Word for word, retype the lines from the one containing "(290, 370) = (261, 293): yellow" to the one containing "(208, 327) = (351, 136): green" below, keeping both end lines and dropping the pictures.

(Object tracking records)
***
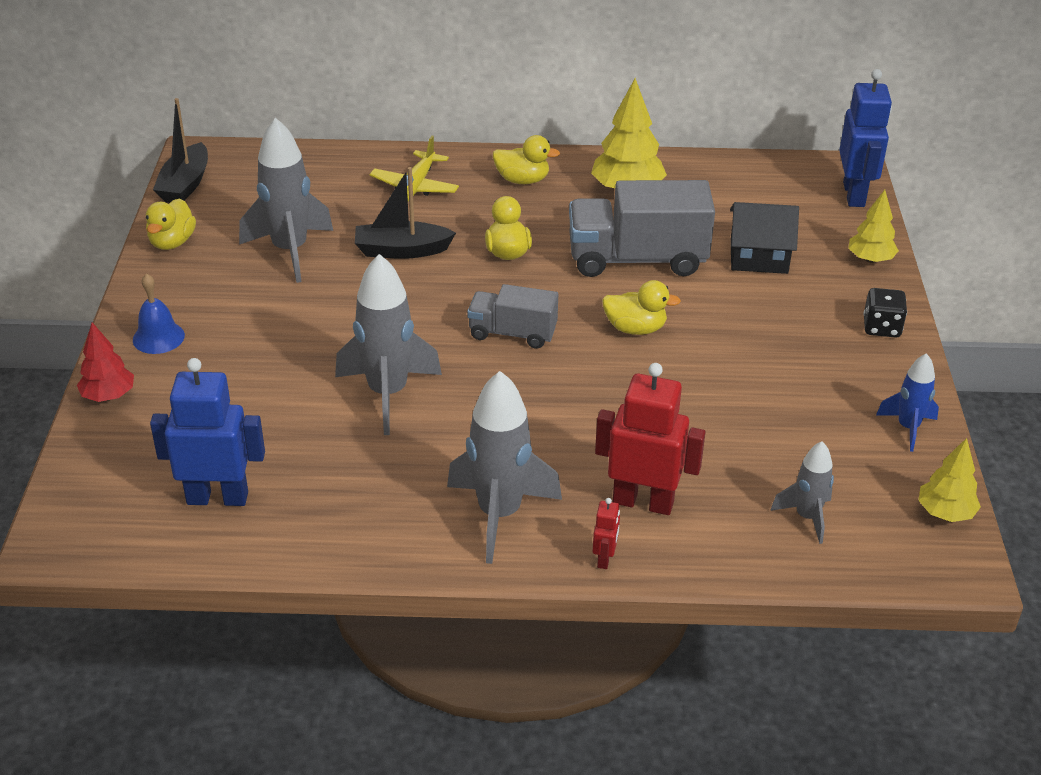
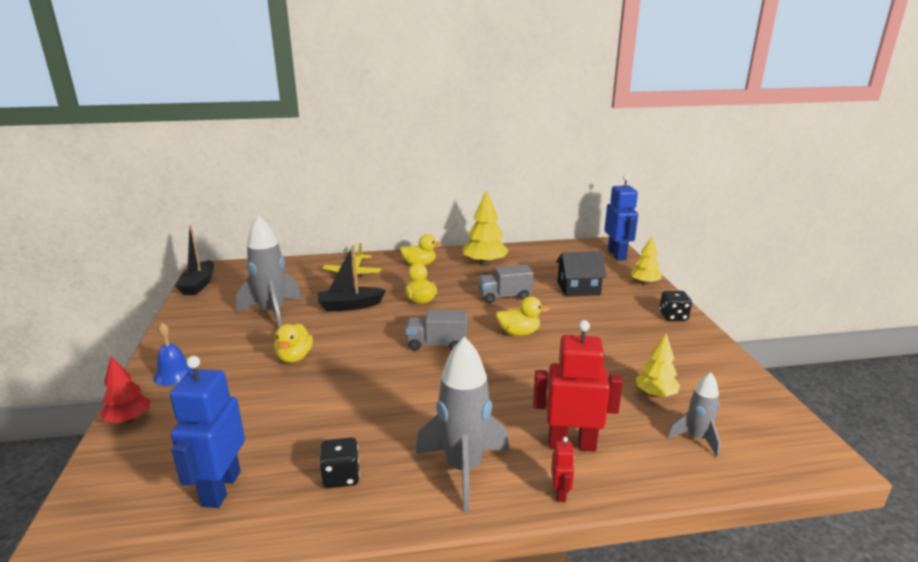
camera: 10 degrees left, 15 degrees down
(172, 242) = (188, 316): yellow duck -> yellow duck (294, 357)
(217, 498) = (220, 488): blue robot -> blue robot turned 75 degrees counterclockwise
(354, 503) = (341, 476): none -> black dice
(388, 394) = (355, 392): grey rocket -> none
(637, 259) = (504, 296): grey truck -> grey truck, size x0.58
(908, 428) = (727, 371): blue rocket -> none
(945, 513) = (789, 422): yellow tree -> yellow tree (655, 394)

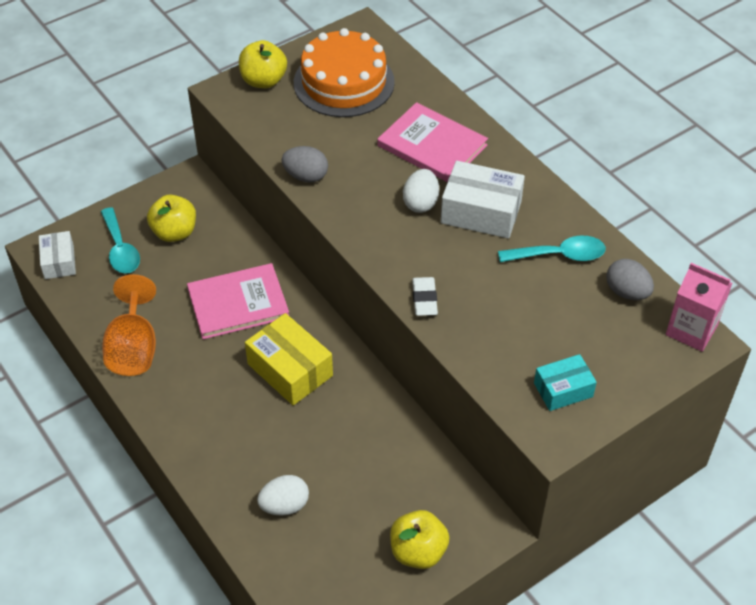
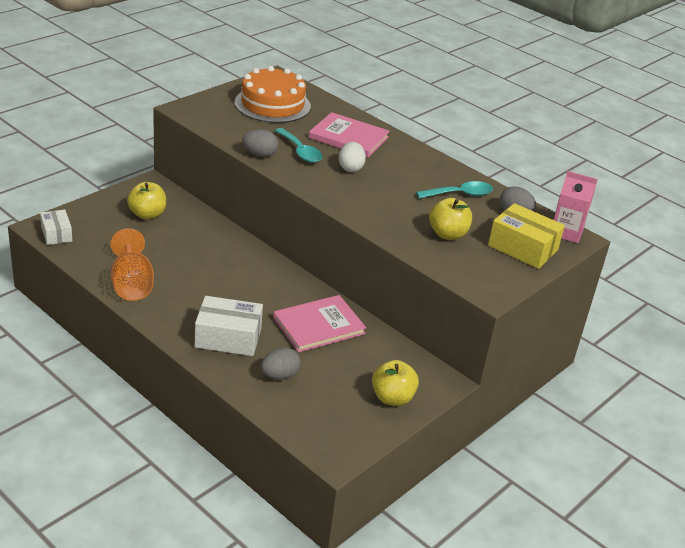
camera: 15 degrees left, 15 degrees down
(120, 249) = (106, 225): turquoise spoon -> turquoise spoon (300, 151)
(238, 303) = (209, 255): pink book -> pink book (318, 326)
(263, 81) = (211, 103): yellow apple -> yellow apple (447, 234)
(284, 505) = (279, 375): white egg -> grey egg
(290, 370) = (261, 293): yellow box -> yellow box (522, 248)
(424, 299) = (370, 220): white eraser -> none
(481, 212) = (396, 172): white box -> white box (228, 337)
(563, 390) = (488, 267): turquoise box -> none

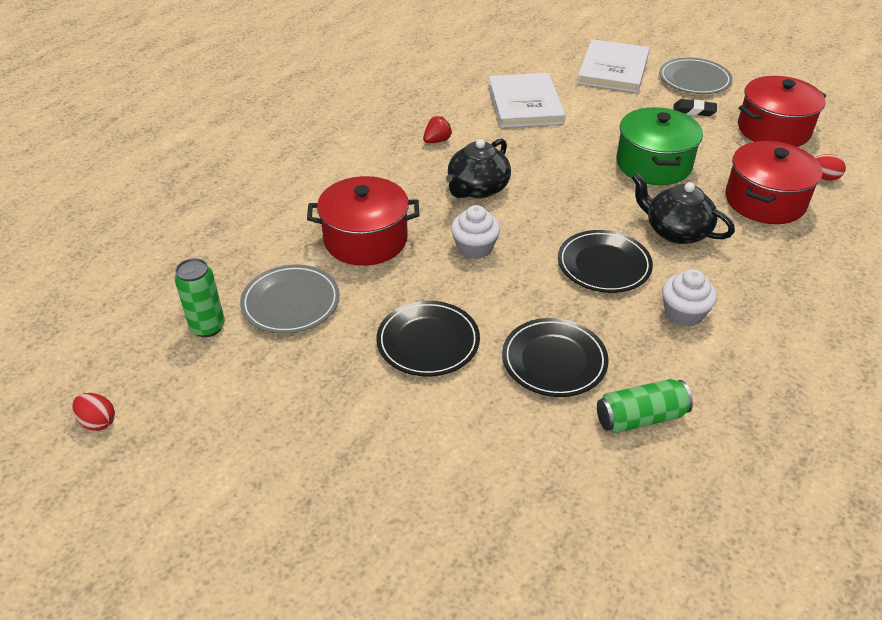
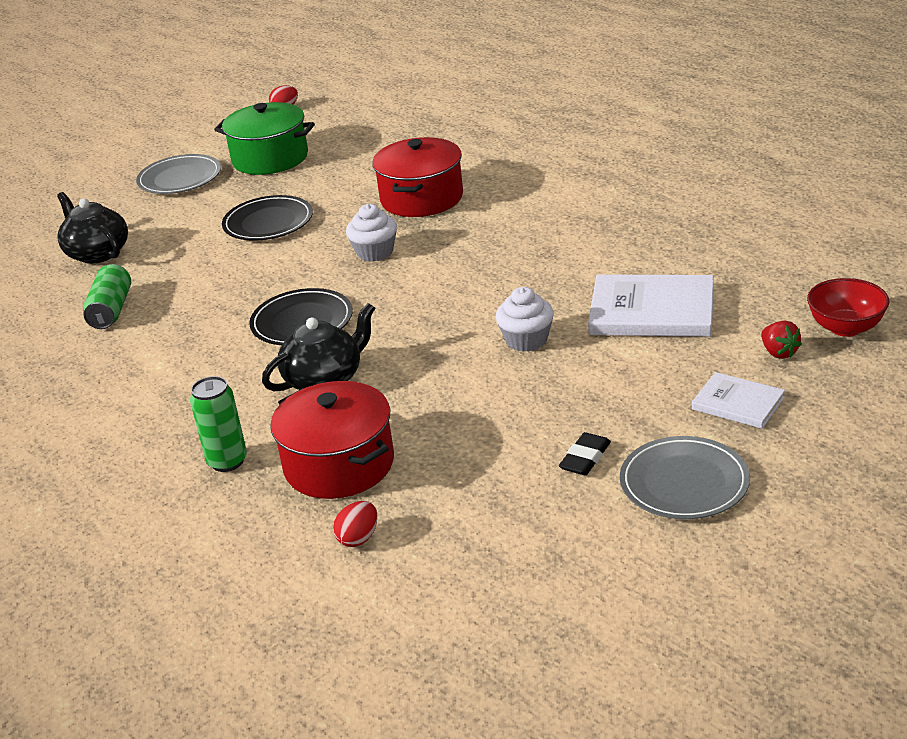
camera: 110 degrees right, 10 degrees down
(208, 327) = (351, 136): green can -> green can (227, 461)
(291, 302) = (357, 166): grey plate -> grey plate (180, 179)
(437, 141) = (582, 243): red strawberry -> red strawberry (779, 352)
(477, 189) = (473, 261): black teapot -> black teapot (97, 253)
(521, 43) = (845, 328): none -> red bowl
(554, 360) = (202, 278): black plate -> none
(613, 69) = (738, 403): white book -> white book, size x0.57
(653, 164) = (463, 390): green pot -> green pot (270, 158)
(683, 313) = (203, 357): white cupcake -> white cupcake (526, 340)
(773, 130) = (500, 527): red pot -> none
***
Problem solution:
(290, 370) = (261, 293): yellow box -> yellow box (522, 248)
(424, 299) = (370, 220): white eraser -> none
(481, 212) = (396, 172): white box -> white box (228, 337)
(563, 390) = (488, 267): turquoise box -> none

camera: 110 degrees right, 10 degrees down
(208, 327) = (351, 136): green can -> green can (227, 461)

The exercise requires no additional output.